EXERCISE REQUIREMENTS:
When you reproduce these records, keep every word exactly and drop the images.

THE DATA:
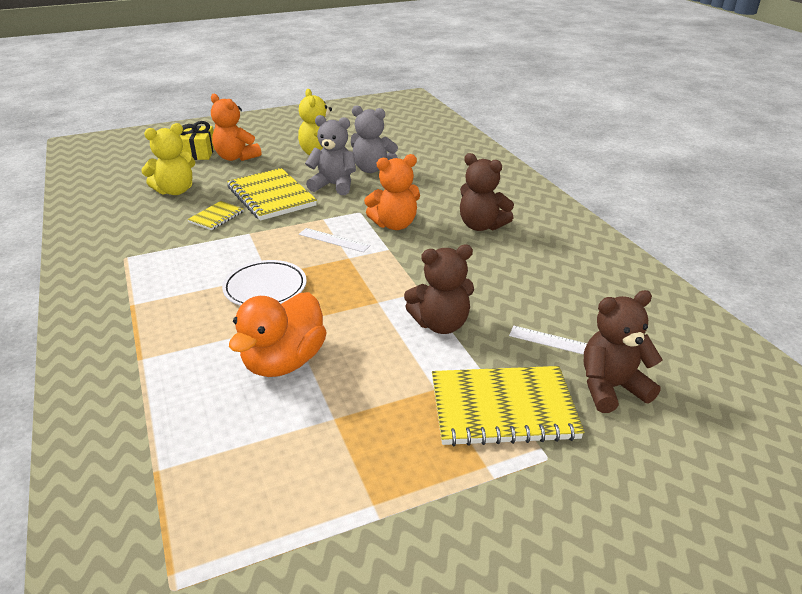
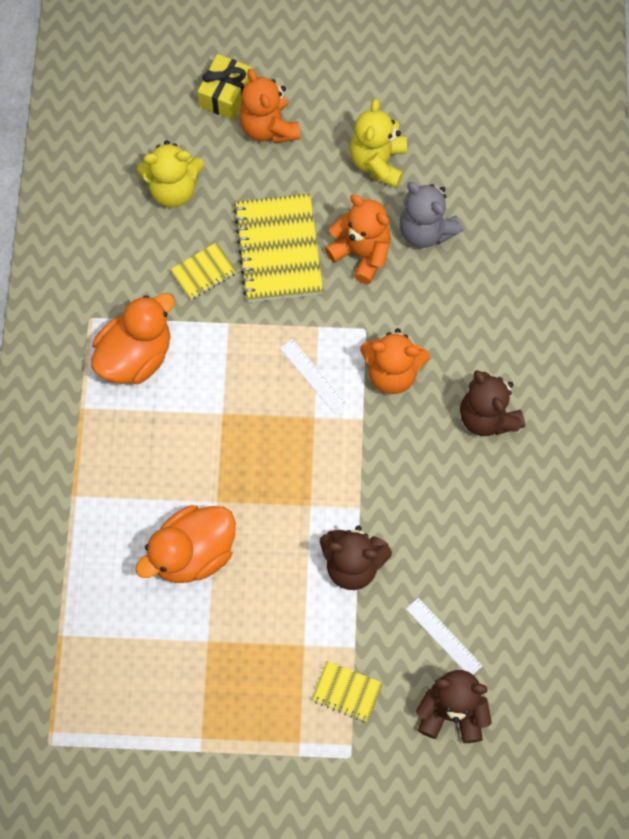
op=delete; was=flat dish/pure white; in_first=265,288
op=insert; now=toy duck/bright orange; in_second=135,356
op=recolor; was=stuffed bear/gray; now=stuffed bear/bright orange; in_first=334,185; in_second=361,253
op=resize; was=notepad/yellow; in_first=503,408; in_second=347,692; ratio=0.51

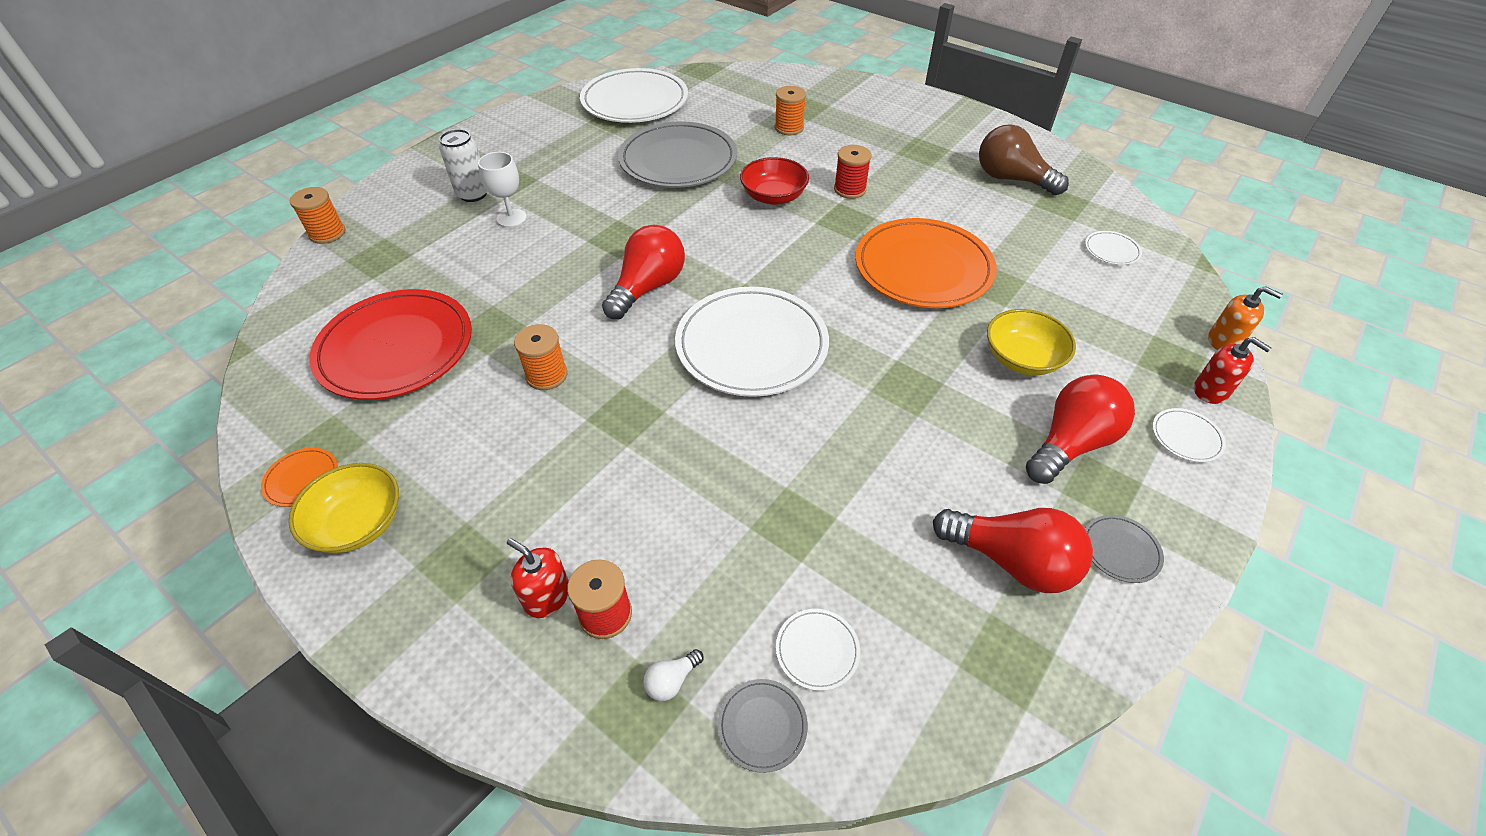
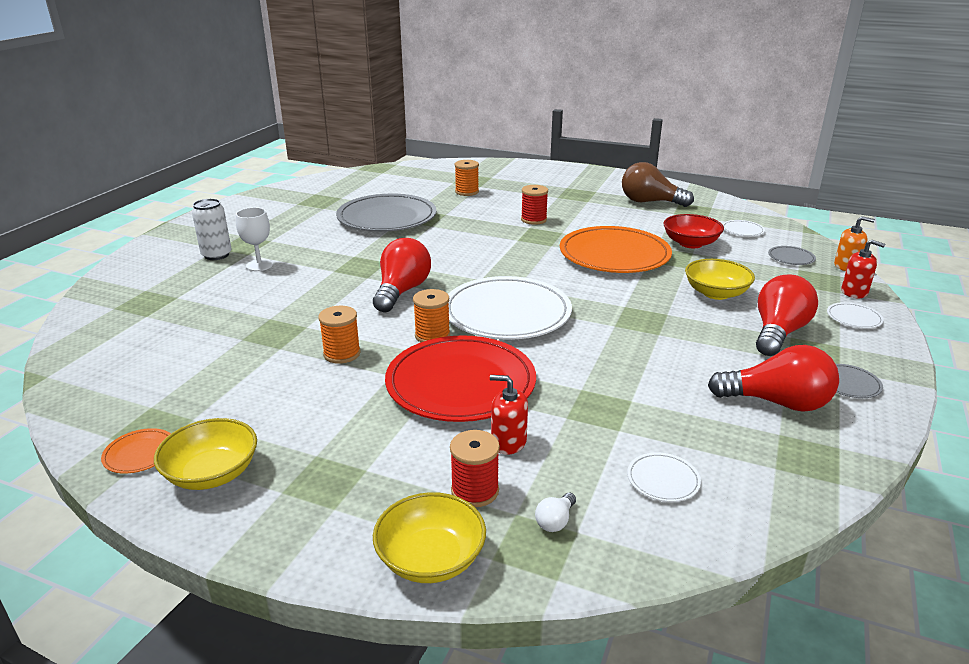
op=delete; was=flat dish/pure white; in_first=635,101
op=insert; now=serving bowl/yellow; in_second=431,558
op=move; was=spool/bright orange; in_first=327,233; in_second=432,335
op=move; was=flat dish/crimson; in_first=396,348; in_second=461,383
op=move; was=soap pump/crimson; in_first=547,596; in_second=508,442
op=move; was=flat dish/gray; in_first=762,726; in_second=791,258
op=move; was=serving bowl/crimson; in_first=773,196; in_second=690,243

RESPONSE TO THIS TASK:
op=delete; was=flat dish/pure white; in_first=265,288
op=insert; now=toy duck/bright orange; in_second=135,356
op=recolor; was=stuffed bear/gray; now=stuffed bear/bright orange; in_first=334,185; in_second=361,253
op=resize; was=notepad/yellow; in_first=503,408; in_second=347,692; ratio=0.51

op=delete; was=flat dish/pure white; in_first=635,101
op=insert; now=serving bowl/yellow; in_second=431,558
op=move; was=spool/bright orange; in_first=327,233; in_second=432,335
op=move; was=flat dish/crimson; in_first=396,348; in_second=461,383
op=move; was=soap pump/crimson; in_first=547,596; in_second=508,442
op=move; was=flat dish/gray; in_first=762,726; in_second=791,258
op=move; was=serving bowl/crimson; in_first=773,196; in_second=690,243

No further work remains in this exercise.